- Coordinate-based object records:
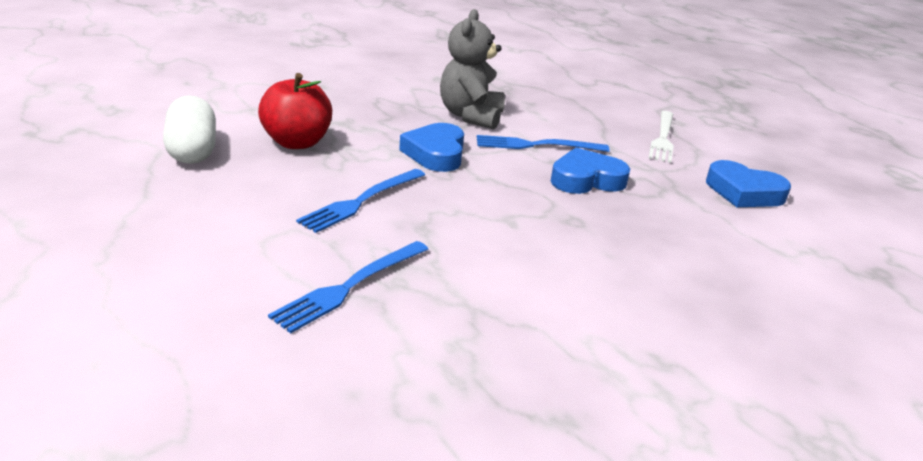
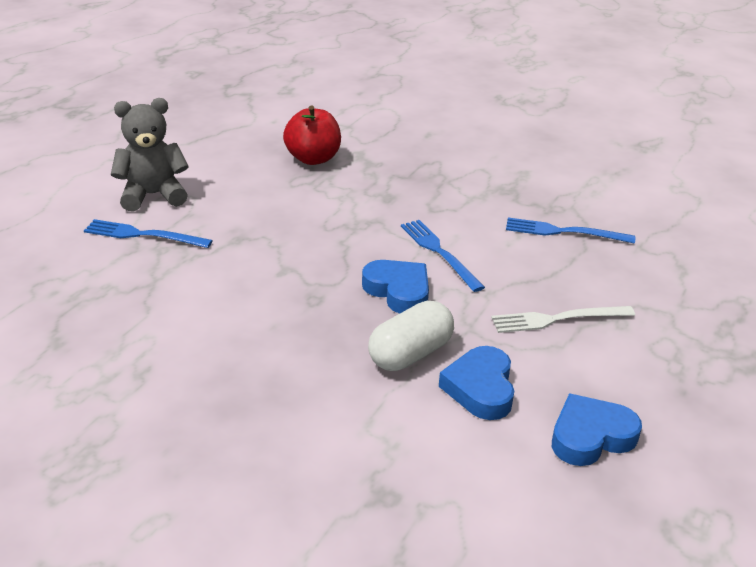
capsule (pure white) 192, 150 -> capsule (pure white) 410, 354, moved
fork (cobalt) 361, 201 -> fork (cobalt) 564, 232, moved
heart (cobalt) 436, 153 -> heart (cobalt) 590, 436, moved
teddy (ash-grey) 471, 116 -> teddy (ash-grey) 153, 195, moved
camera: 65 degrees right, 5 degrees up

- Problem description: Every line above needs to be written out again as it stands. Pictures do not belong in the copy.

- Worked solution:
capsule (pure white) 192, 150 -> capsule (pure white) 410, 354, moved
fork (cobalt) 361, 201 -> fork (cobalt) 564, 232, moved
heart (cobalt) 436, 153 -> heart (cobalt) 590, 436, moved
teddy (ash-grey) 471, 116 -> teddy (ash-grey) 153, 195, moved
camera: 65 degrees right, 5 degrees up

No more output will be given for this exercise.